→ **Task directions**: The records below are made of lines; count those holding the word "purple" and give the number only.

Dataset entries:
- - - - - - -

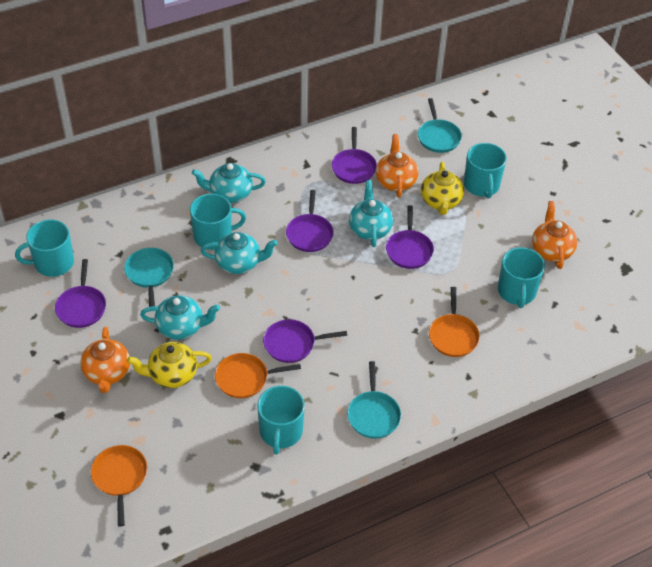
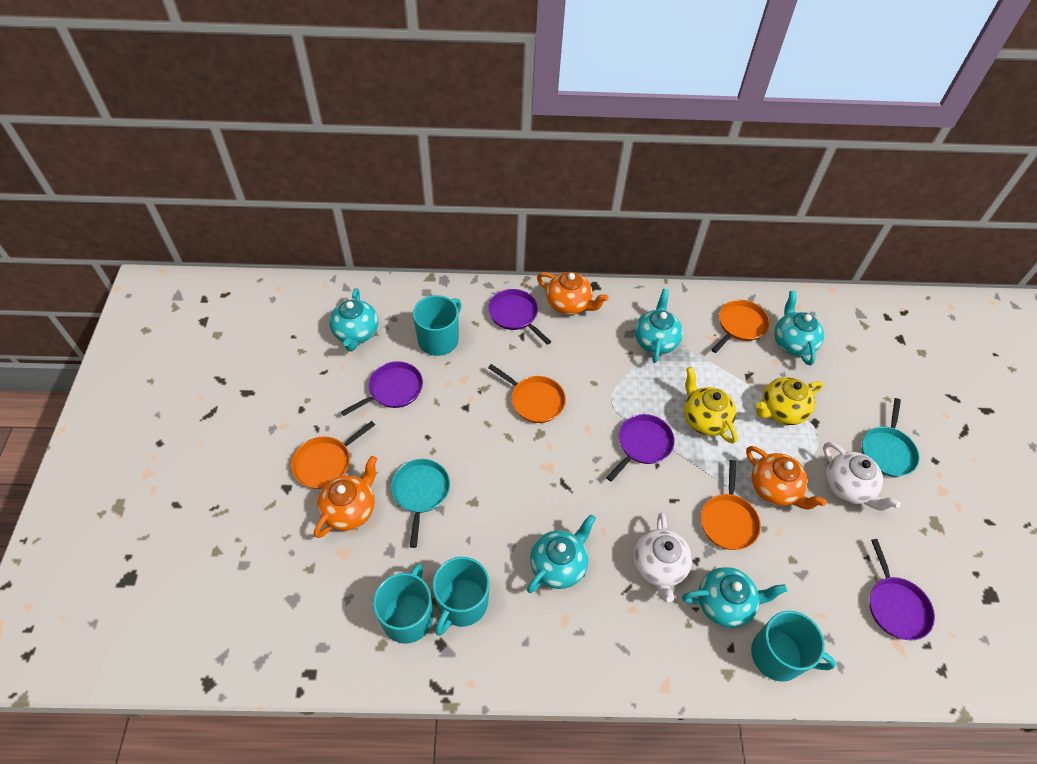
orange pan: 3 -> 4
purple pan: 5 -> 4
turquoise mug: 5 -> 4
turquoise pan: 3 -> 2
turquoise teapot: 4 -> 5
white teapot: 0 -> 2

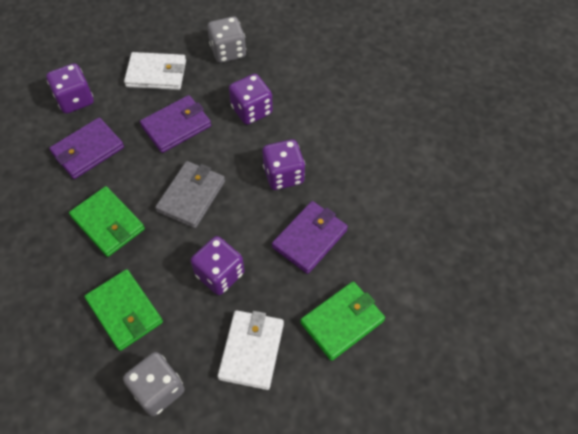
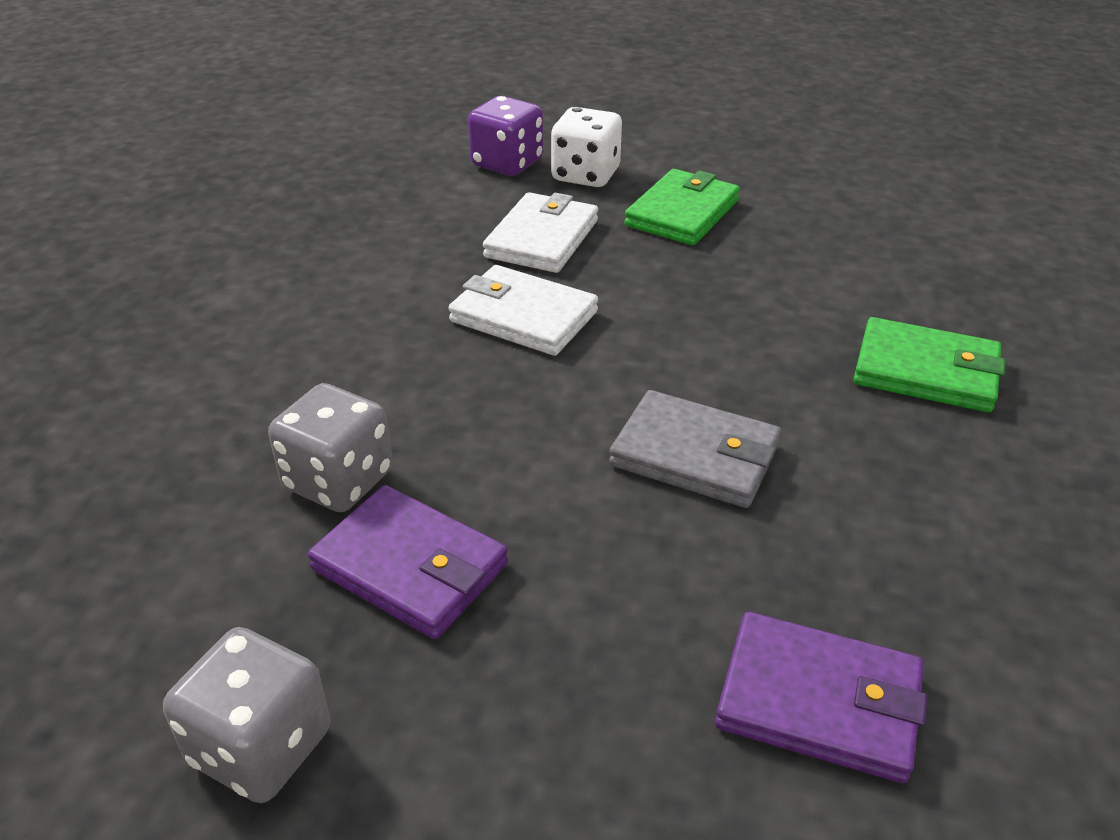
green wallet: 3 -> 2
purple dice: 4 -> 1
purple wallet: 3 -> 2
white dice: 0 -> 1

- - - - - - -

→ **Solution**: 3